§ Goal of the exercise: Search the listing below for the line containing "brown triangle: (465, 132)". From there through the line containing "gray star: (842, 926) -> (1042, 667), moved", transcribe every line exactly, both ends included.

§ Input:
*** Begin section ***

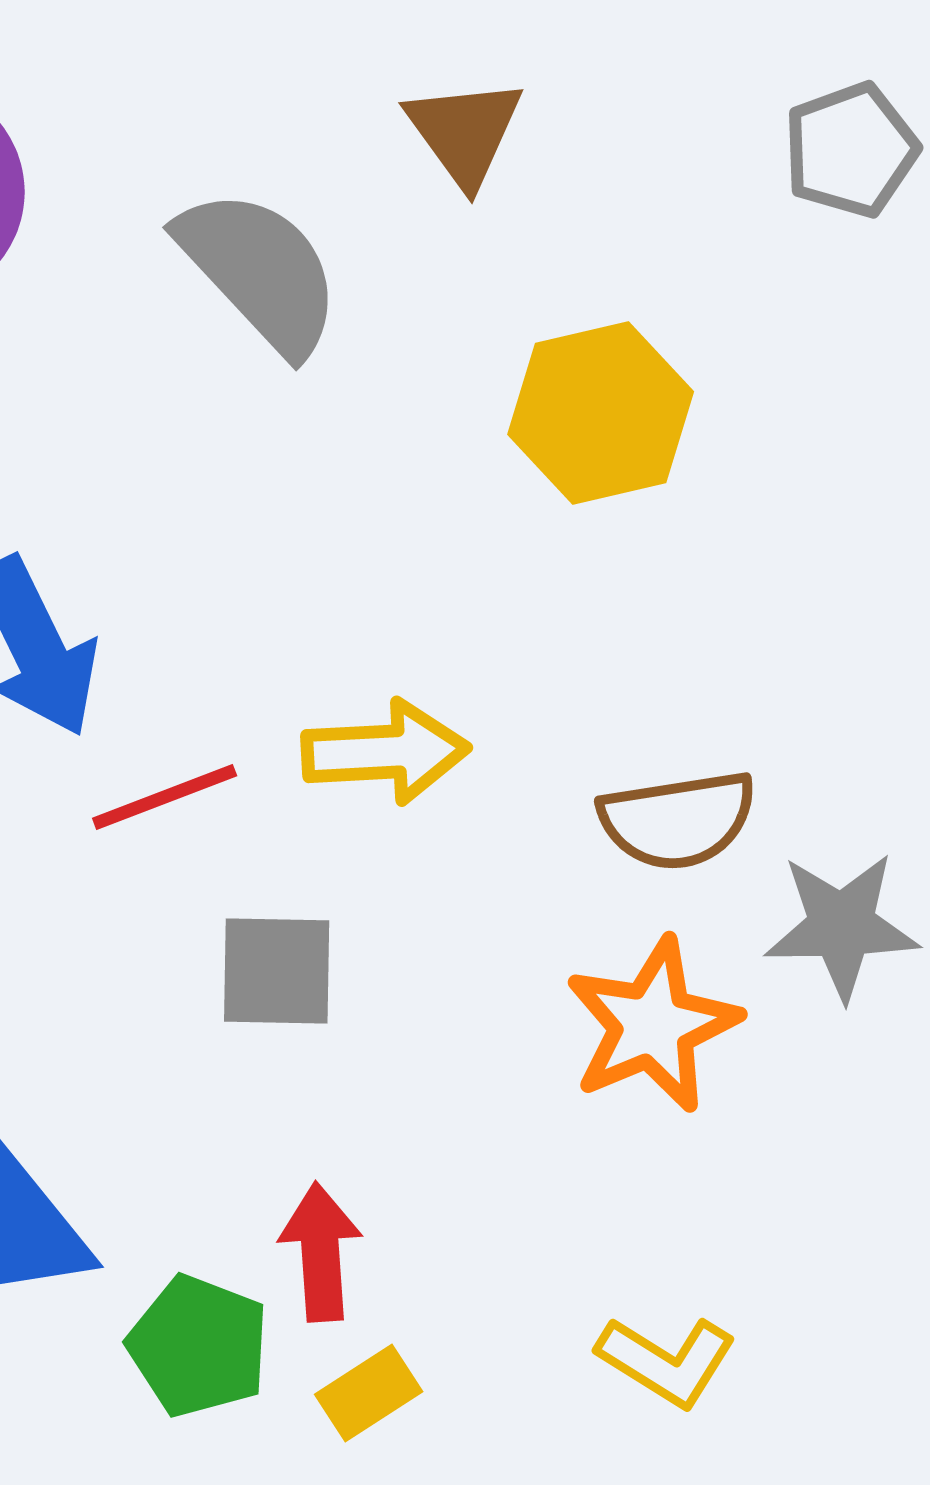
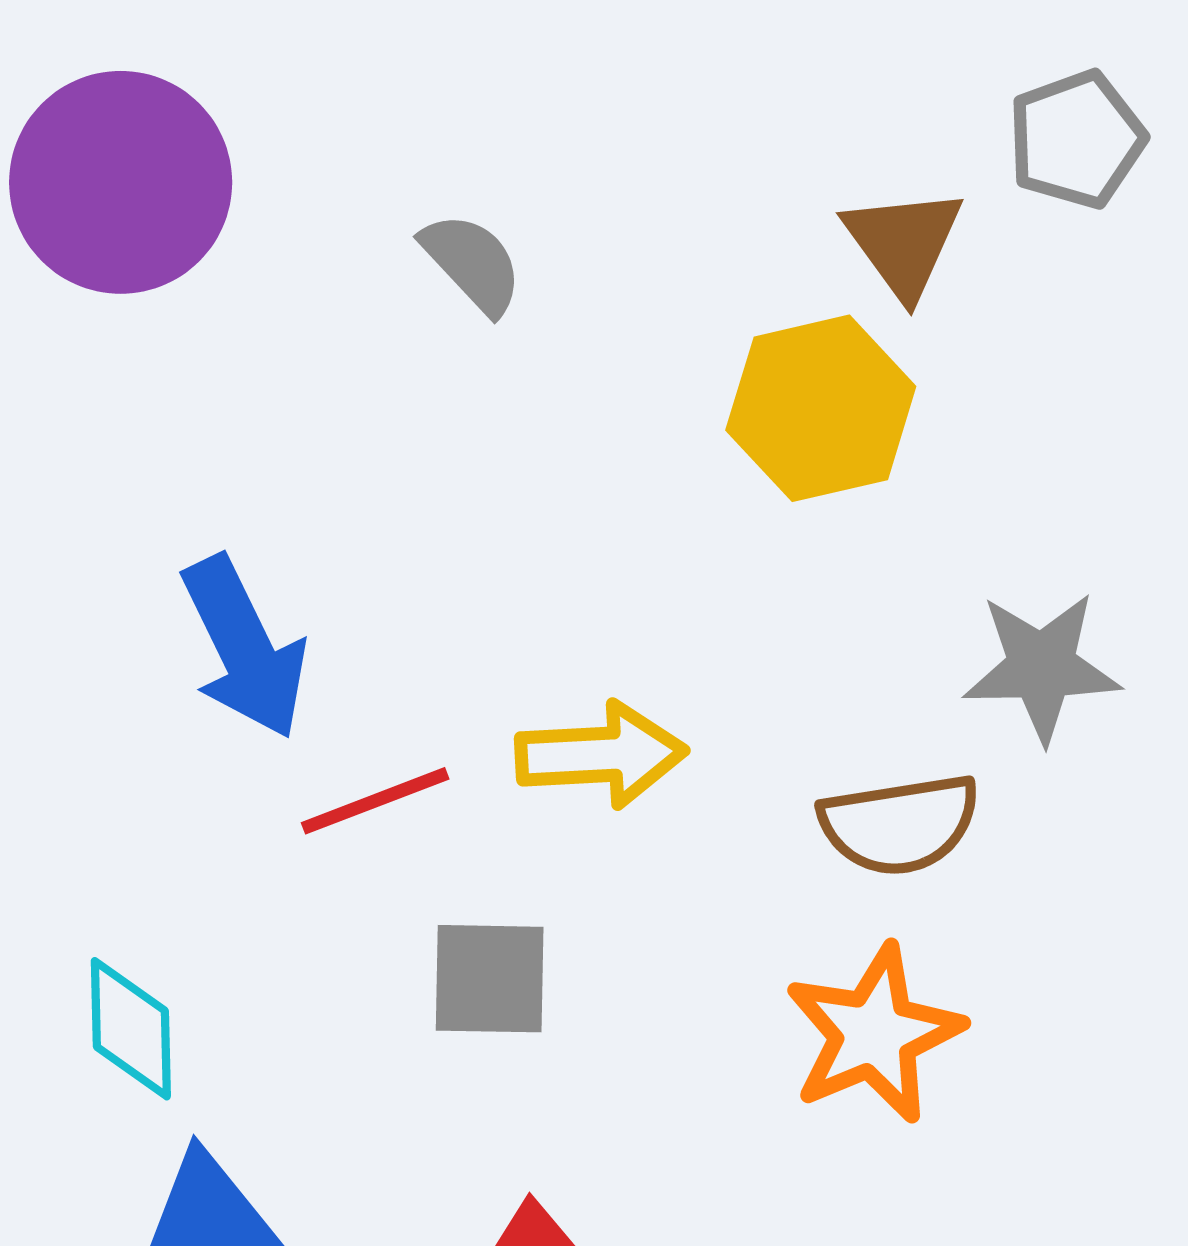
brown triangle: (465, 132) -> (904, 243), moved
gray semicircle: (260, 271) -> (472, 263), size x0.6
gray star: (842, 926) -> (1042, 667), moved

*** End section ***
*** Begin section ***

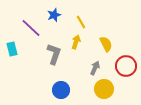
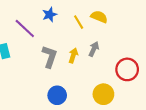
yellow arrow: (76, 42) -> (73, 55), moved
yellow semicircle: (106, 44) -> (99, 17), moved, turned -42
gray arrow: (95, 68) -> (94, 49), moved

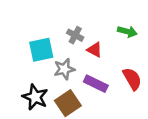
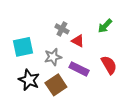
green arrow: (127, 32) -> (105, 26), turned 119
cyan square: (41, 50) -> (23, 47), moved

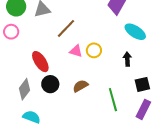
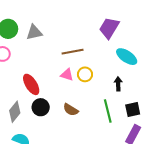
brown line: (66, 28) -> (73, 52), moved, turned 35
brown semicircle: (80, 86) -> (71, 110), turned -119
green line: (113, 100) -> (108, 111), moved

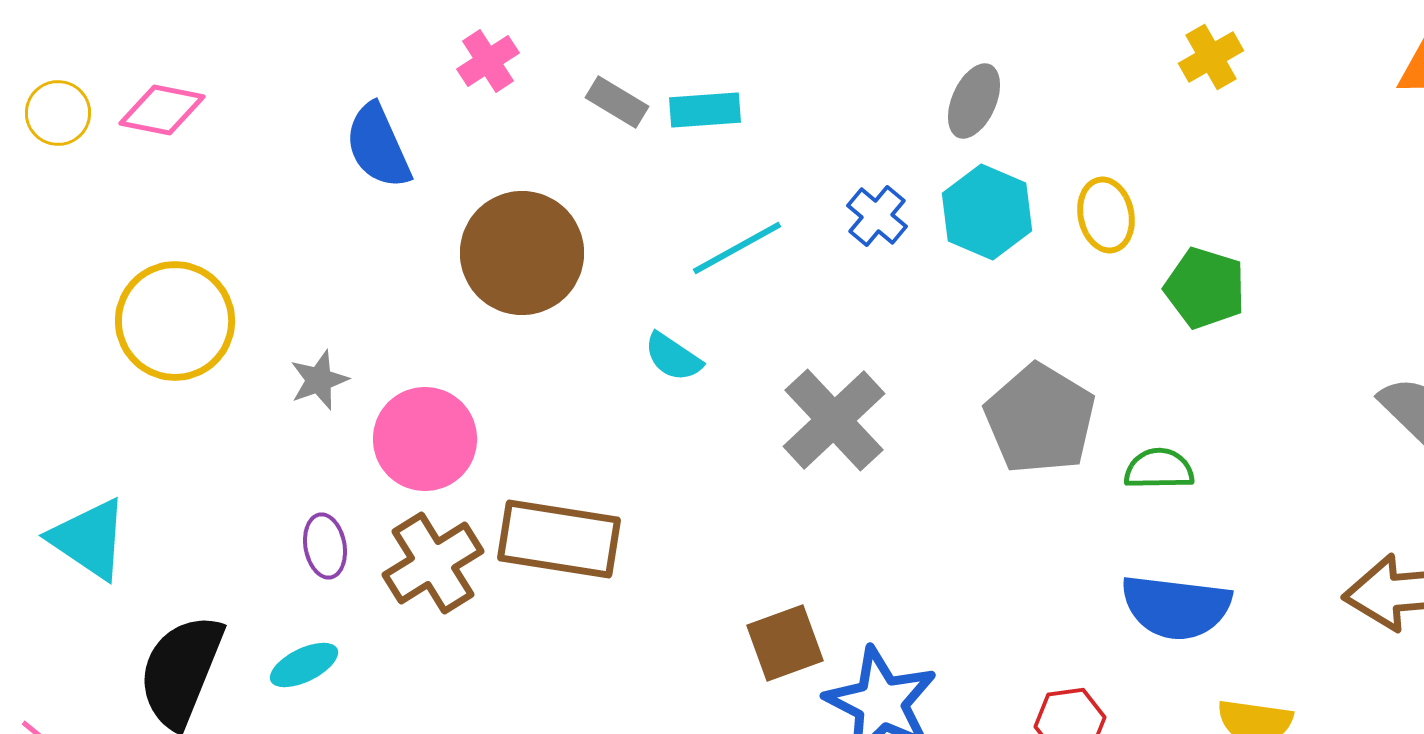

*** End section ***
*** Begin section ***

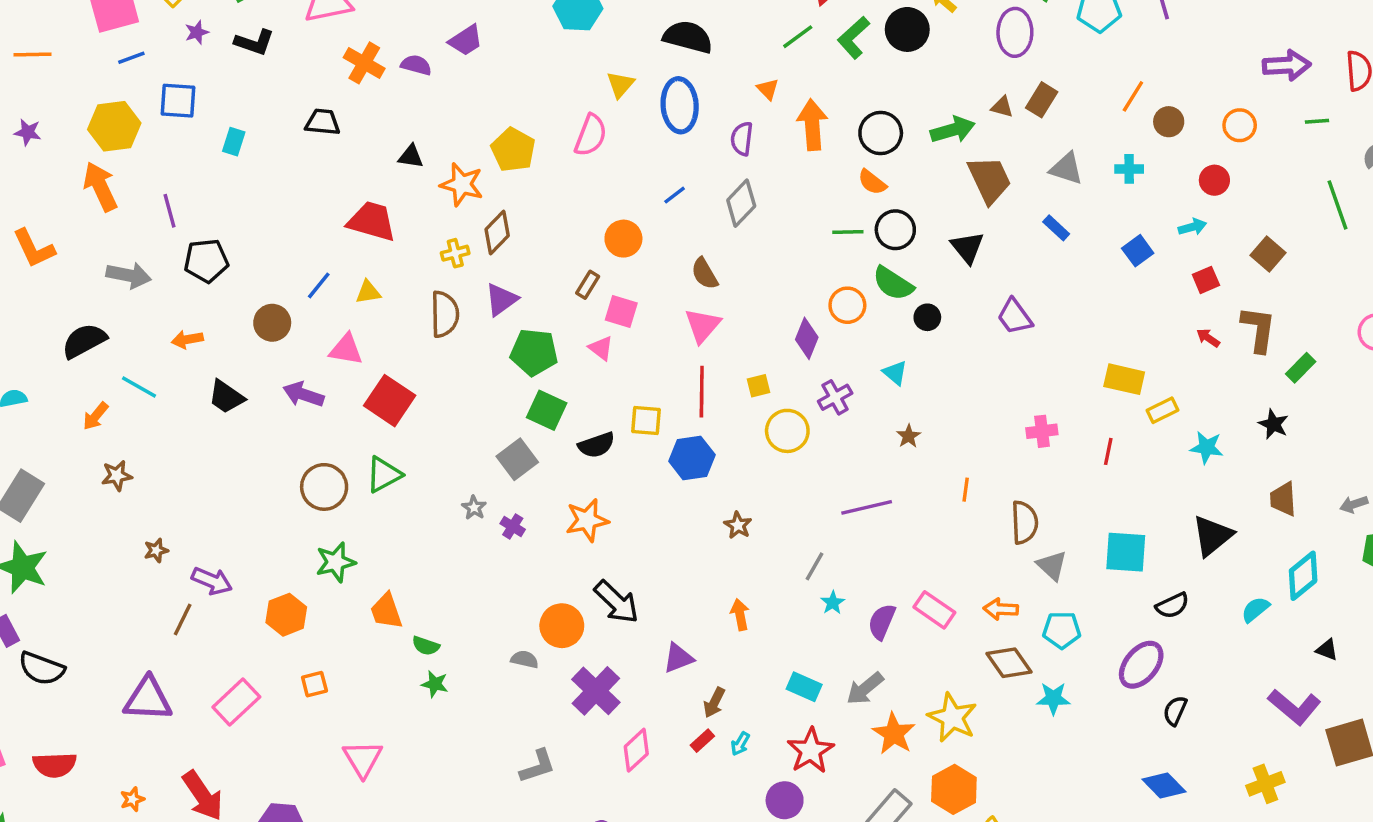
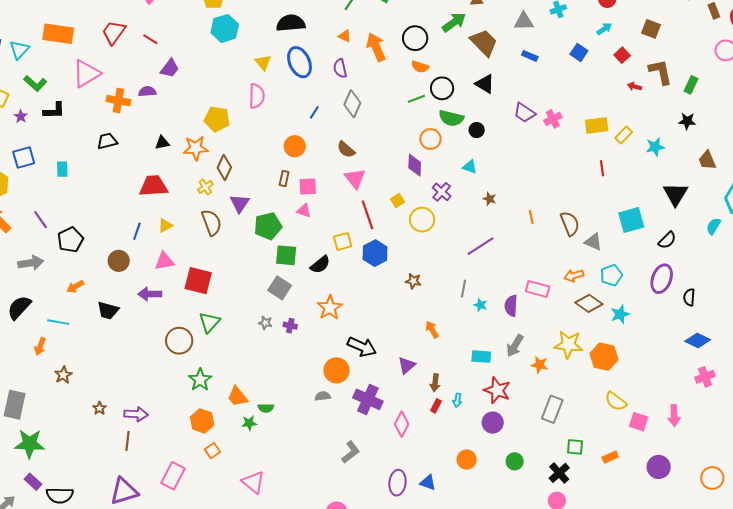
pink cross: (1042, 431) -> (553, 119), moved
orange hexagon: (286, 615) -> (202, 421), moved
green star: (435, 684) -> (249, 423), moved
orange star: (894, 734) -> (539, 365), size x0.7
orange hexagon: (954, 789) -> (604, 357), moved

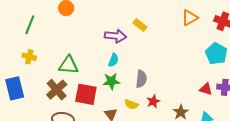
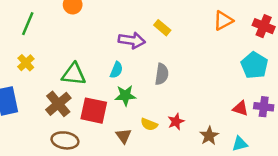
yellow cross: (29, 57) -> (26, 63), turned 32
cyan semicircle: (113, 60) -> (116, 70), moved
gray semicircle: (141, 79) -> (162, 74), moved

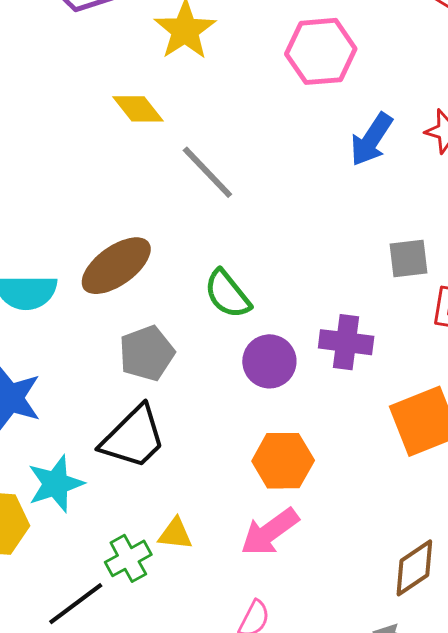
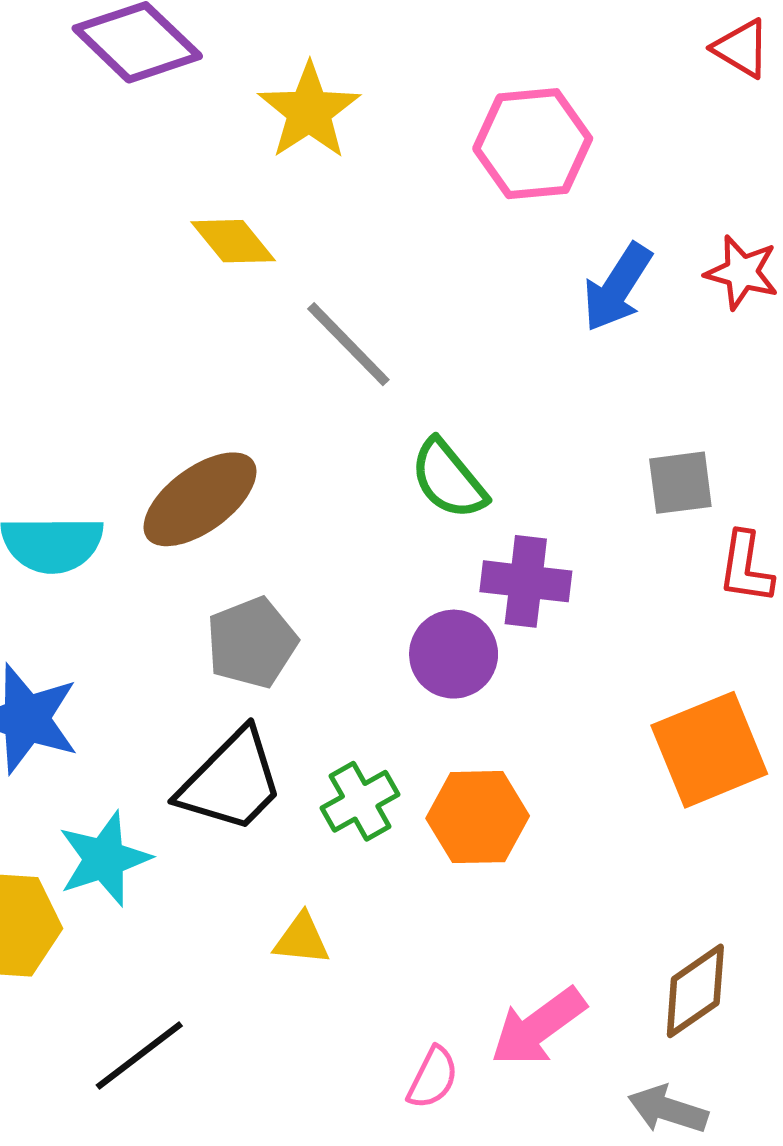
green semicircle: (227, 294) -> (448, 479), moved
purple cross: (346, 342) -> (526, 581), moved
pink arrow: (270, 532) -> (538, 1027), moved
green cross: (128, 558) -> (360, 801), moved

*** End section ***

§ Result of the task:
brown triangle: (465, 132) -> (904, 243), moved
gray semicircle: (260, 271) -> (472, 263), size x0.6
gray star: (842, 926) -> (1042, 667), moved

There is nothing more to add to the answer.